Dataset items:

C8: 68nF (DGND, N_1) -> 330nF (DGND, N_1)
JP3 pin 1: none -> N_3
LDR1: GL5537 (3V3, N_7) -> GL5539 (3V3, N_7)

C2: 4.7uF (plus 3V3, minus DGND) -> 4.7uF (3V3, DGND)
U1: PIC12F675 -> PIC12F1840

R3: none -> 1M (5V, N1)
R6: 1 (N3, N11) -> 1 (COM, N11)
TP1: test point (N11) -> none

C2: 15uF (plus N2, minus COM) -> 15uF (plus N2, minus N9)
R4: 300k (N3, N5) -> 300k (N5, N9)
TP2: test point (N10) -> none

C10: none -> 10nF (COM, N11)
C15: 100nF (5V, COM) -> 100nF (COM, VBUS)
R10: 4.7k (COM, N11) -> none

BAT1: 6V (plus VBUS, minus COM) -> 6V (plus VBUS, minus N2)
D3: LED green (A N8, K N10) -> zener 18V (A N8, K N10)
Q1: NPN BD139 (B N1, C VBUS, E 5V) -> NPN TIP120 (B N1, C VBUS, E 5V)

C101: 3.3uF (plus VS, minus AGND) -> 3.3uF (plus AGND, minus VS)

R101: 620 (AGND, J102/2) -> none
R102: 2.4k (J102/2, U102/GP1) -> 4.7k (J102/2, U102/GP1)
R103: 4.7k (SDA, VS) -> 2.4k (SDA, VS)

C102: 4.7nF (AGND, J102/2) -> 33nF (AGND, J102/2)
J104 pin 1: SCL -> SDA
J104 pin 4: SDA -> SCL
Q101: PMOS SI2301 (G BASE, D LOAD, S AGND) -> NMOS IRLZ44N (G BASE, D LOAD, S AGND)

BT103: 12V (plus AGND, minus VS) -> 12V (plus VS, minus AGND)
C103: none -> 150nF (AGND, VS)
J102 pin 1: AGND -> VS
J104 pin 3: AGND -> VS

→ YOUR INSTRUCTIONS: From the very first line of the data through the line with "TP1: test point (N11) -> none" in it, please reproduce each line exactly and output nothing more.

→ RESULT:
C8: 68nF (DGND, N_1) -> 330nF (DGND, N_1)
JP3 pin 1: none -> N_3
LDR1: GL5537 (3V3, N_7) -> GL5539 (3V3, N_7)

C2: 4.7uF (plus 3V3, minus DGND) -> 4.7uF (3V3, DGND)
U1: PIC12F675 -> PIC12F1840

R3: none -> 1M (5V, N1)
R6: 1 (N3, N11) -> 1 (COM, N11)
TP1: test point (N11) -> none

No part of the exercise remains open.